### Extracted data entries

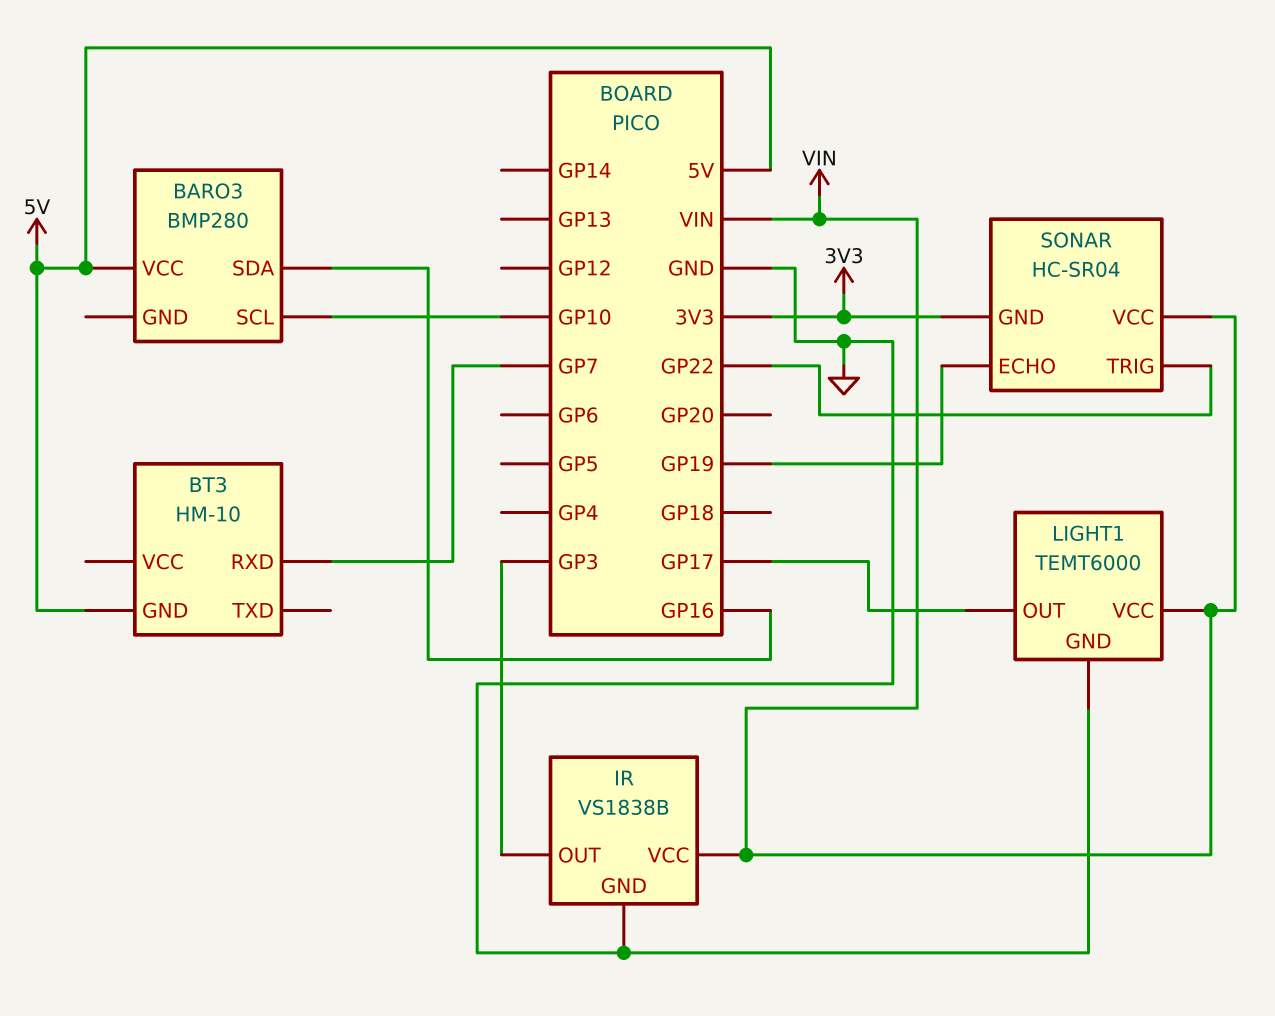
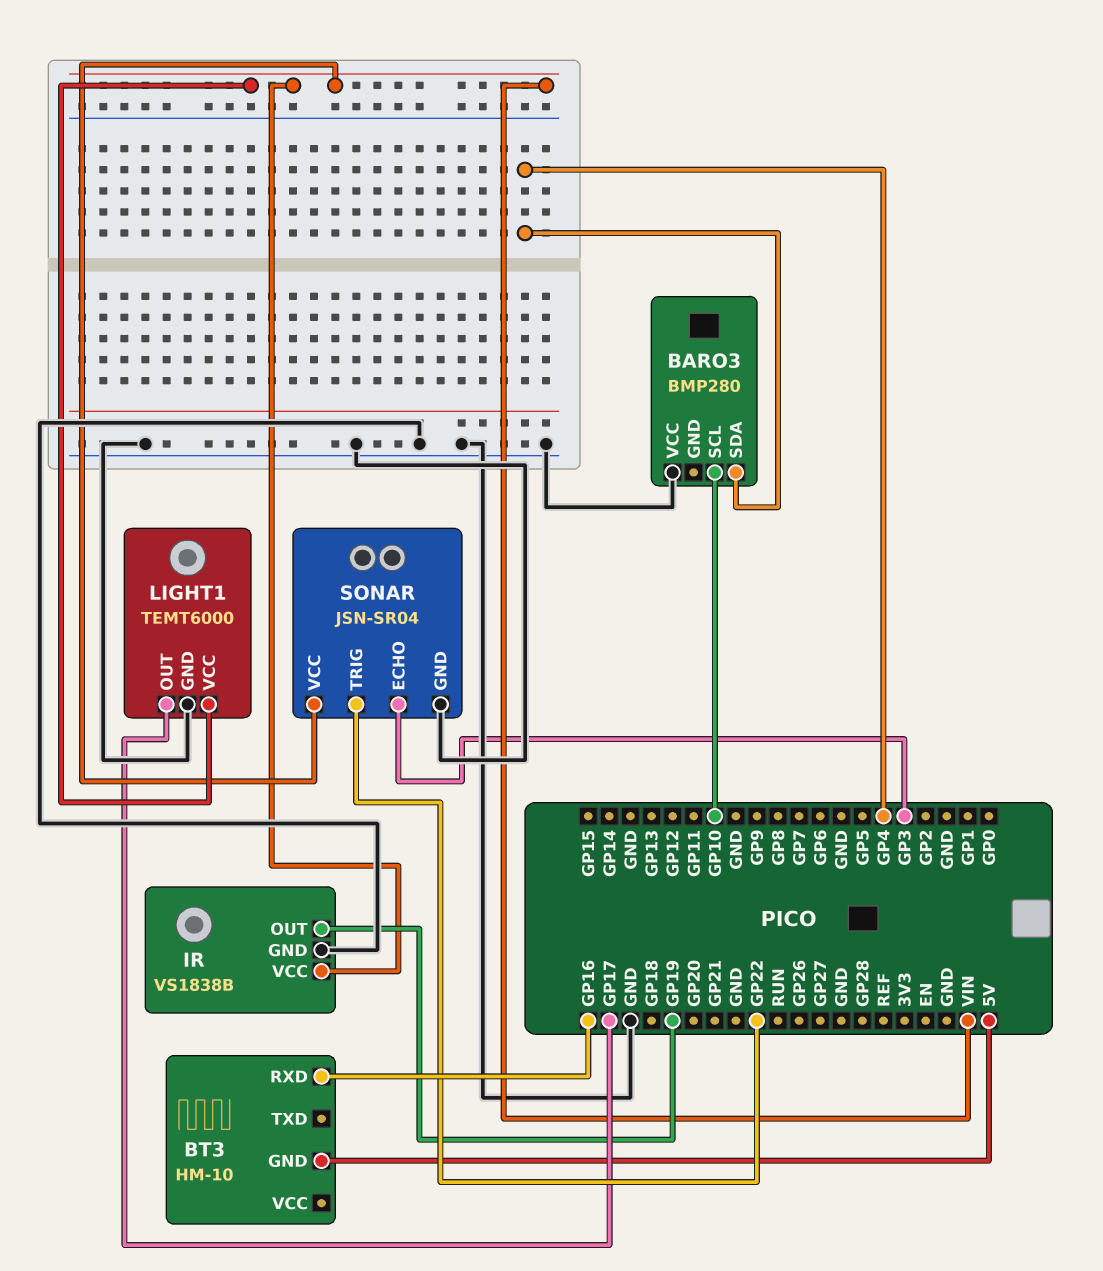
BARO3 pin SDA: GP16 -> GP4
BARO3 pin VCC: 5V -> GND
BT3 pin RXD: GP7 -> GP16
IR pin OUT: GP3 -> GP19
SONAR: HC-SR04 -> JSN-SR04
SONAR pin ECHO: GP19 -> GP3
SONAR pin GND: 3V3 -> GND

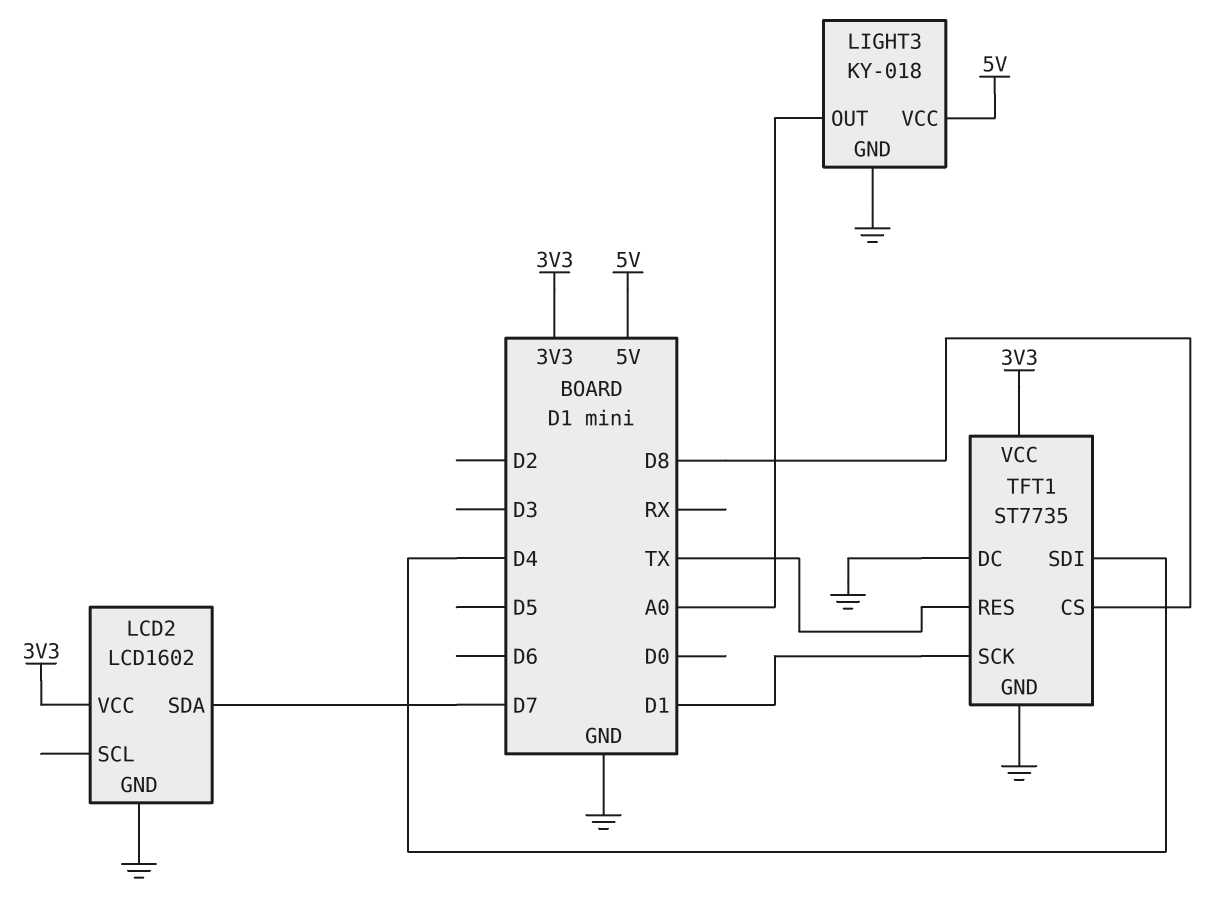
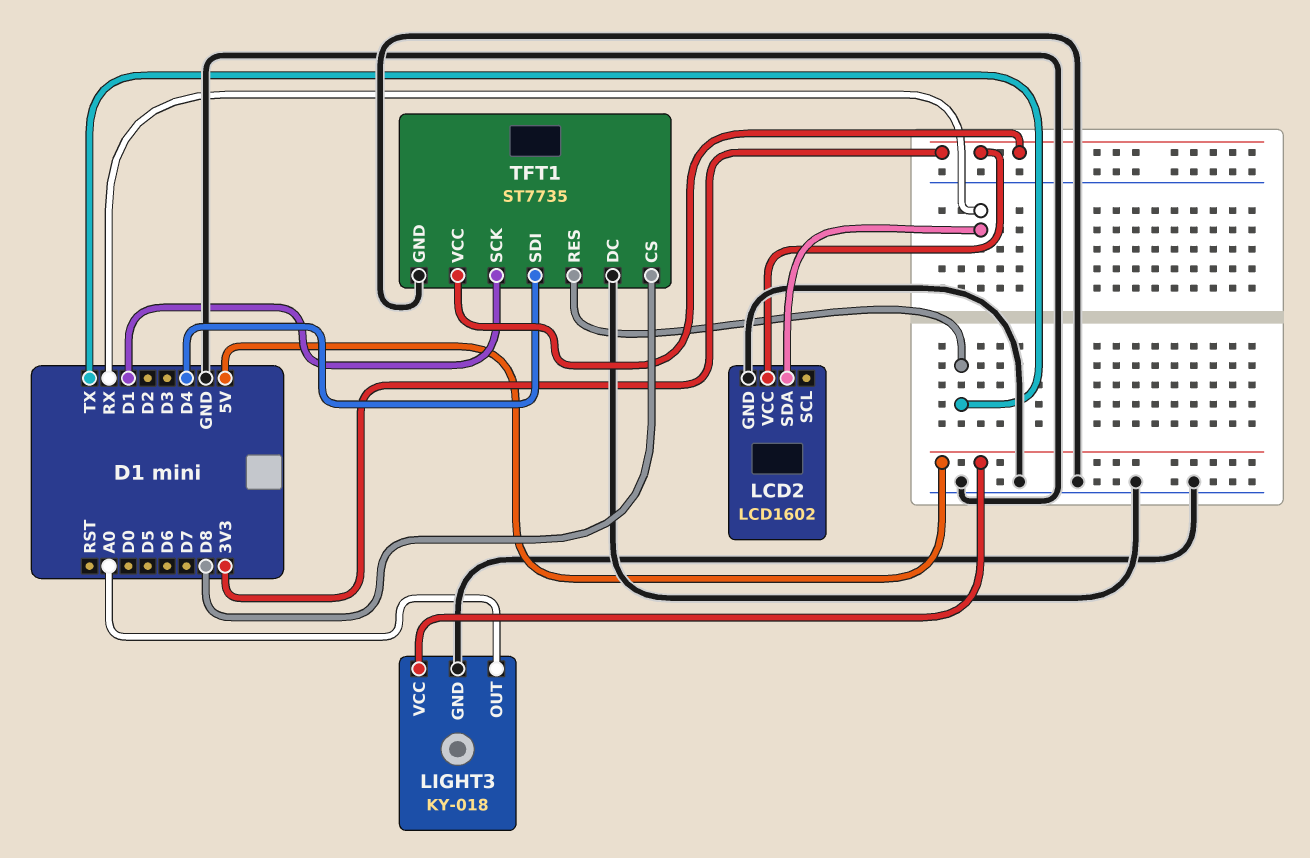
LCD2 pin SDA: D7 -> RX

### WORK TO BE COMPLETED
Set down every record word for word and leave out the pictures.

### ANSWER FOR THIS EXERCISE
BARO3 pin SDA: GP16 -> GP4
BARO3 pin VCC: 5V -> GND
BT3 pin RXD: GP7 -> GP16
IR pin OUT: GP3 -> GP19
SONAR: HC-SR04 -> JSN-SR04
SONAR pin ECHO: GP19 -> GP3
SONAR pin GND: 3V3 -> GND

LCD2 pin SDA: D7 -> RX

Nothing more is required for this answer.